◆ **INFORMATION SUPPLIED**
----------

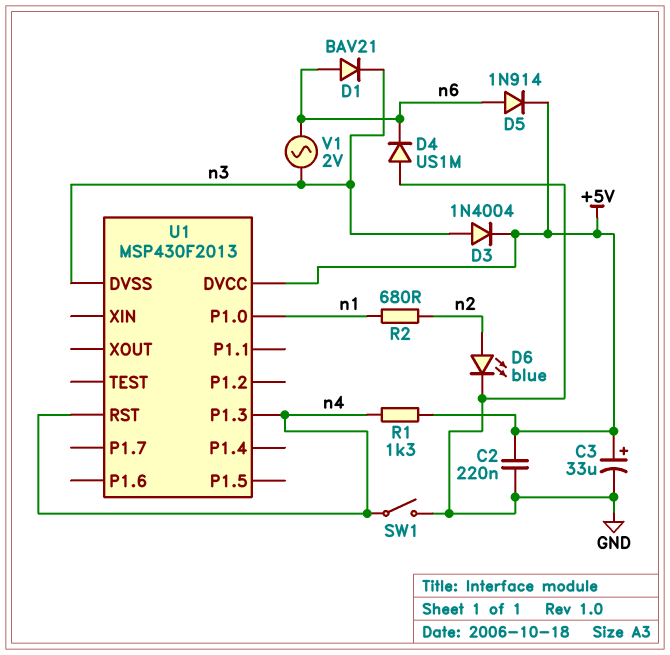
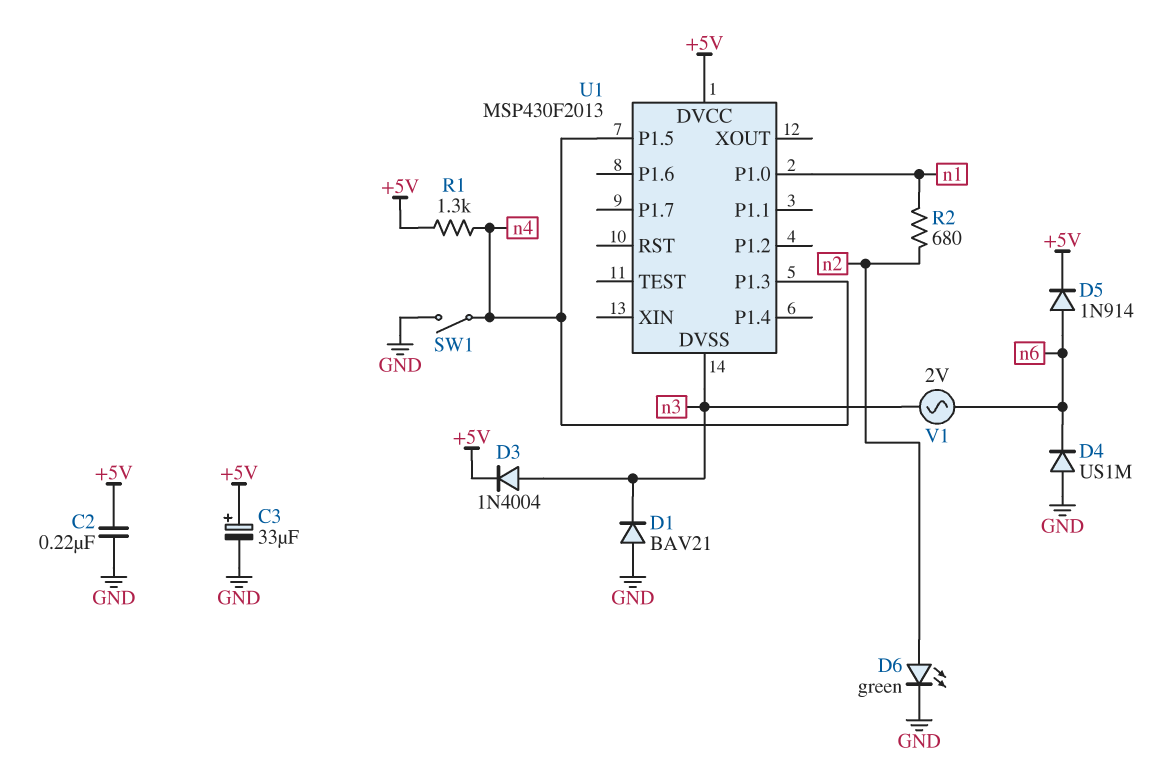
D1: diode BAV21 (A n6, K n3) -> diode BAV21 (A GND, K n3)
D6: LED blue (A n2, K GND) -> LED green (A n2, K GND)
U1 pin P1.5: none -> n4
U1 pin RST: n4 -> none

----------

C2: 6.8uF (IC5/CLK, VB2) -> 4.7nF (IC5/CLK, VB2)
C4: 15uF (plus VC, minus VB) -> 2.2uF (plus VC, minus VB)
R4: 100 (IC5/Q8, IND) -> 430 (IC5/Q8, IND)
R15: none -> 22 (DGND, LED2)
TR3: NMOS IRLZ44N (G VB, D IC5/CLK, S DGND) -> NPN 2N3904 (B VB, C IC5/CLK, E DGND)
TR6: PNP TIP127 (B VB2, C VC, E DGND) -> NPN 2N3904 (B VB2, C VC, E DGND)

----------

◆ **ACTIVITY**
Please copy the lines in the records above between the one holding "D1: diode BAV21" and the one holding "U1 pin RST: n4 -> none", inclusive, exactly and with no other line.

◆ **RESPONSE FOR THIS EXERCISE**
D1: diode BAV21 (A n6, K n3) -> diode BAV21 (A GND, K n3)
D6: LED blue (A n2, K GND) -> LED green (A n2, K GND)
U1 pin P1.5: none -> n4
U1 pin RST: n4 -> none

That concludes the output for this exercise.